Your goal: Please filter the data below down to the lines holding the string "dark".

*** Records shown ***

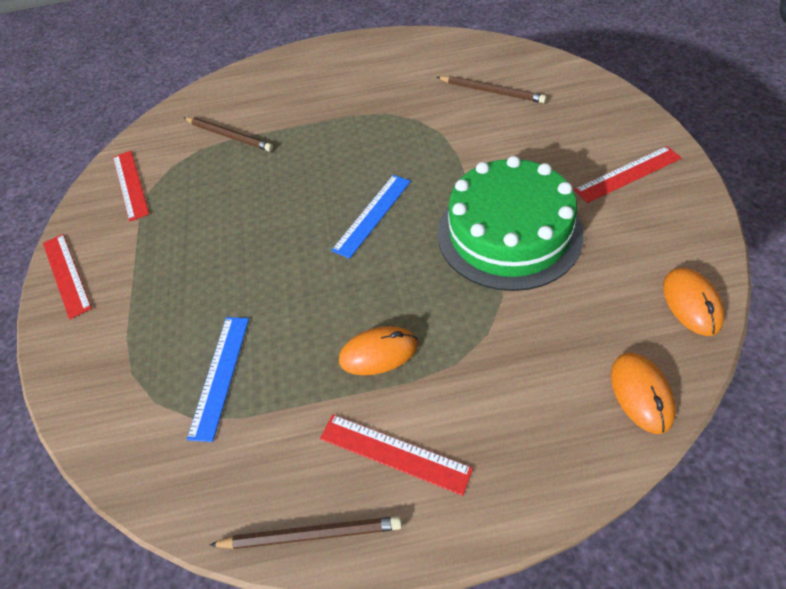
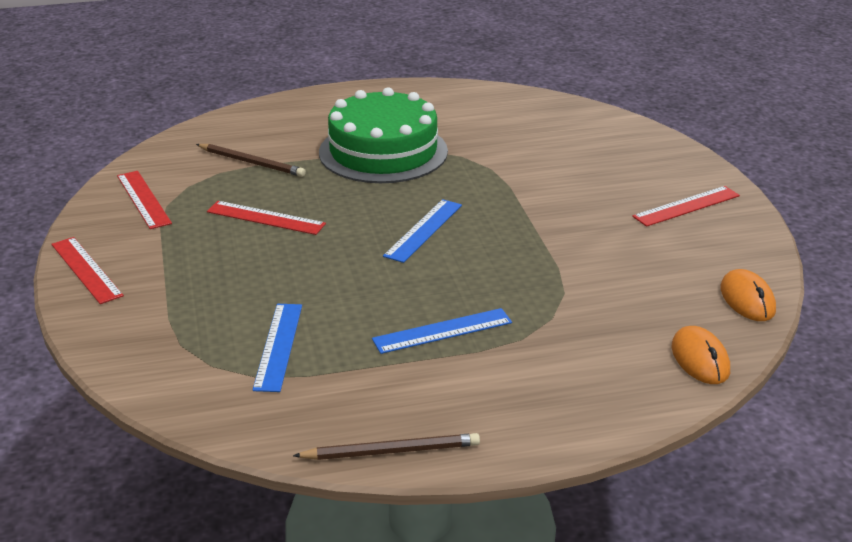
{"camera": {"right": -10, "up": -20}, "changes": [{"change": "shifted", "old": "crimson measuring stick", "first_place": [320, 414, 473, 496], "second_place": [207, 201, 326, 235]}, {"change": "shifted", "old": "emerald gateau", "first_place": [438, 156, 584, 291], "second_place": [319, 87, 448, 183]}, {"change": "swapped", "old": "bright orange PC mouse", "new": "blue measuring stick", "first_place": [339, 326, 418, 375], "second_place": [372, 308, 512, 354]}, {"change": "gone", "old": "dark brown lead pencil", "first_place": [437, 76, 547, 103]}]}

***
*** Records shown ***

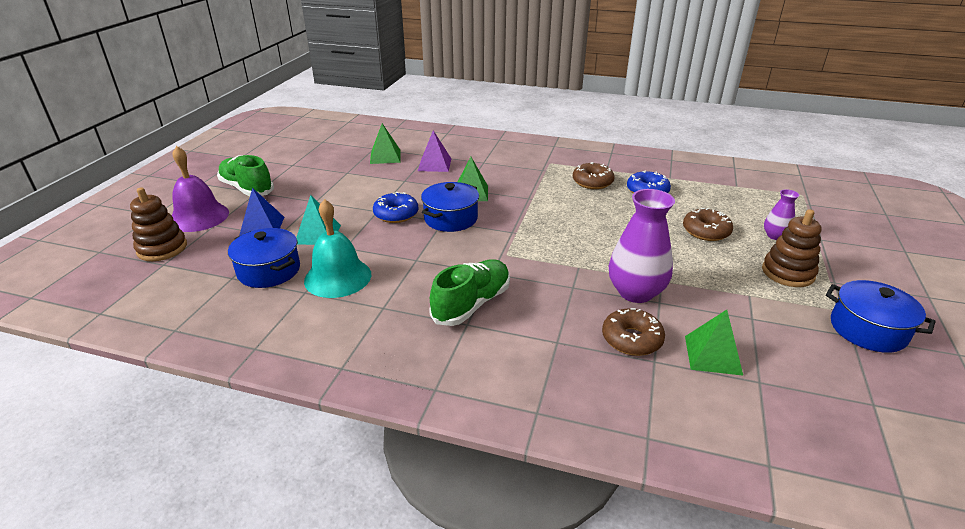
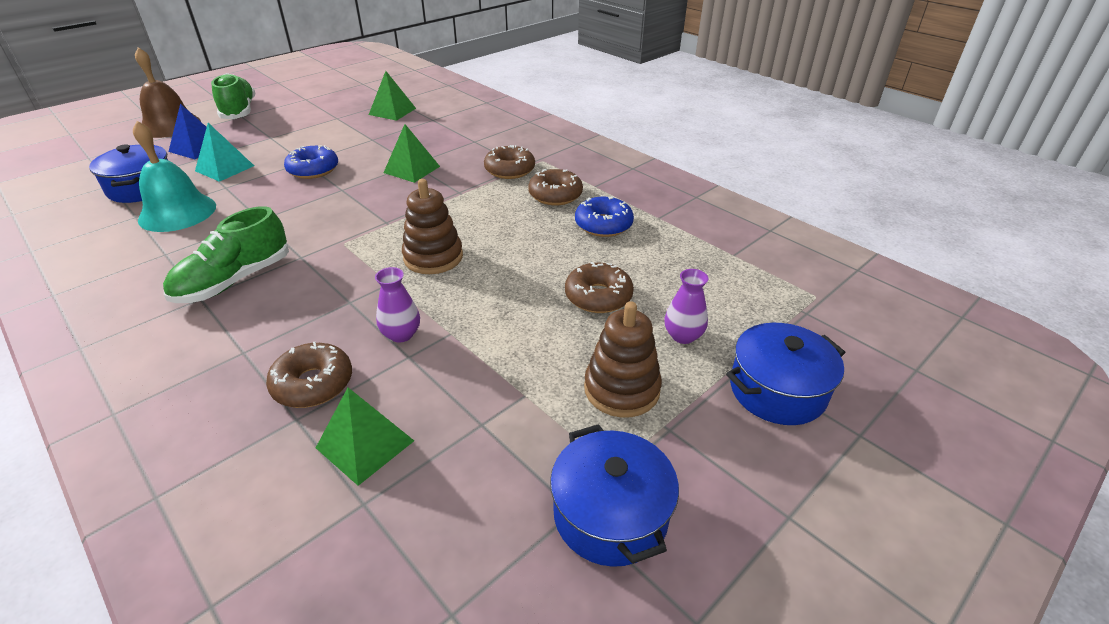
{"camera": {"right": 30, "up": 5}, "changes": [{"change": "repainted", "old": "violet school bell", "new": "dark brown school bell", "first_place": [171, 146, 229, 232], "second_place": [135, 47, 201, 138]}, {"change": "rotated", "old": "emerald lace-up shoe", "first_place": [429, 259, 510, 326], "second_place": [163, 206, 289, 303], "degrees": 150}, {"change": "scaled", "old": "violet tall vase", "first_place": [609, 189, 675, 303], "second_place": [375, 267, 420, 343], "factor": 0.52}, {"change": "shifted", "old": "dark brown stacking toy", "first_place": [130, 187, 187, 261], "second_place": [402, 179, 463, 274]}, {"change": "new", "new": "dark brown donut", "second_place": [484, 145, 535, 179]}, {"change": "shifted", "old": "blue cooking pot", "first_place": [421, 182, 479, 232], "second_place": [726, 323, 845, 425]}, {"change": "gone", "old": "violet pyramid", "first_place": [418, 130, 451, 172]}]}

***
*** Records shown ***

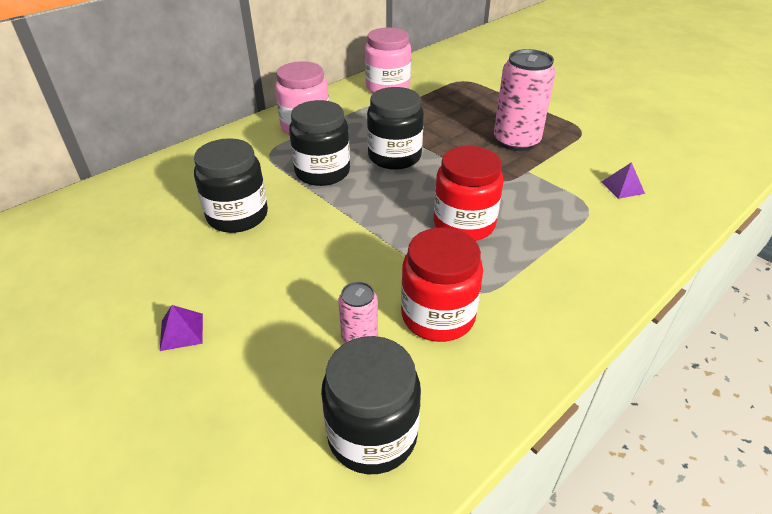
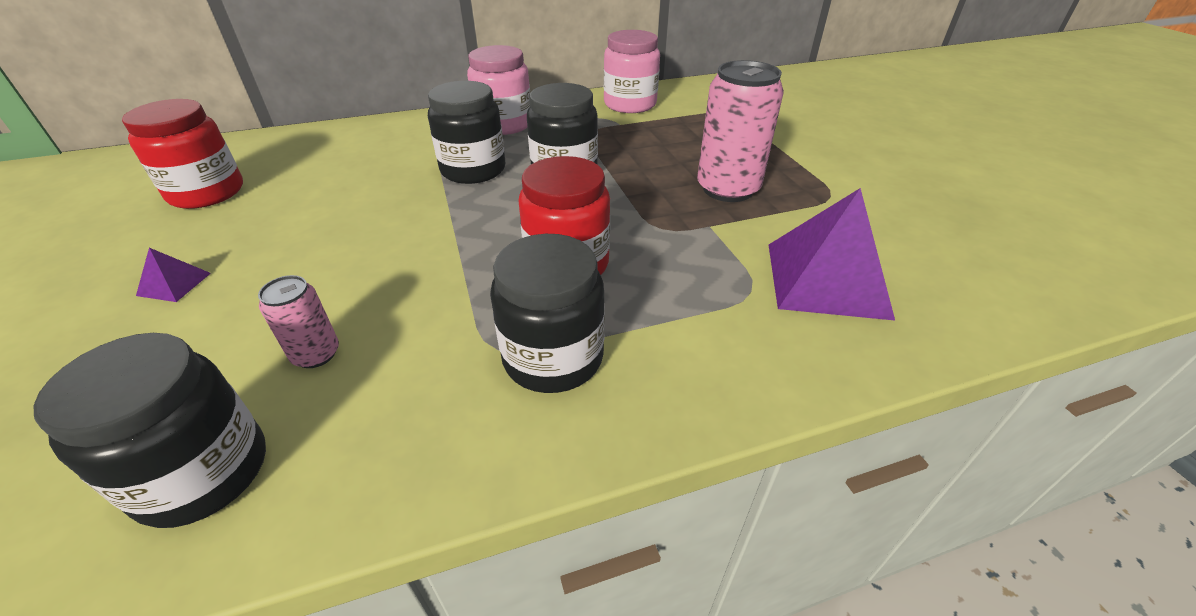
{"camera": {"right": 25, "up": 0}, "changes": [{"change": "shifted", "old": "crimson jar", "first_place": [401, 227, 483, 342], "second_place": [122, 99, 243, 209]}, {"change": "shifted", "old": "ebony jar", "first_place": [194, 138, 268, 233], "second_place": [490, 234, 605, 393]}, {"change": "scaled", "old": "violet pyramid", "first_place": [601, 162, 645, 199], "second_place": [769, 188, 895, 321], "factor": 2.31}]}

***

Final answer:
{"camera": {"right": -10, "up": -20}, "changes": [{"change": "shifted", "old": "crimson measuring stick", "first_place": [320, 414, 473, 496], "second_place": [207, 201, 326, 235]}, {"change": "shifted", "old": "emerald gateau", "first_place": [438, 156, 584, 291], "second_place": [319, 87, 448, 183]}, {"change": "swapped", "old": "bright orange PC mouse", "new": "blue measuring stick", "first_place": [339, 326, 418, 375], "second_place": [372, 308, 512, 354]}, {"change": "gone", "old": "dark brown lead pencil", "first_place": [437, 76, 547, 103]}]}
{"camera": {"right": 30, "up": 5}, "changes": [{"change": "repainted", "old": "violet school bell", "new": "dark brown school bell", "first_place": [171, 146, 229, 232], "second_place": [135, 47, 201, 138]}, {"change": "rotated", "old": "emerald lace-up shoe", "first_place": [429, 259, 510, 326], "second_place": [163, 206, 289, 303], "degrees": 150}, {"change": "scaled", "old": "violet tall vase", "first_place": [609, 189, 675, 303], "second_place": [375, 267, 420, 343], "factor": 0.52}, {"change": "shifted", "old": "dark brown stacking toy", "first_place": [130, 187, 187, 261], "second_place": [402, 179, 463, 274]}, {"change": "new", "new": "dark brown donut", "second_place": [484, 145, 535, 179]}, {"change": "shifted", "old": "blue cooking pot", "first_place": [421, 182, 479, 232], "second_place": [726, 323, 845, 425]}, {"change": "gone", "old": "violet pyramid", "first_place": [418, 130, 451, 172]}]}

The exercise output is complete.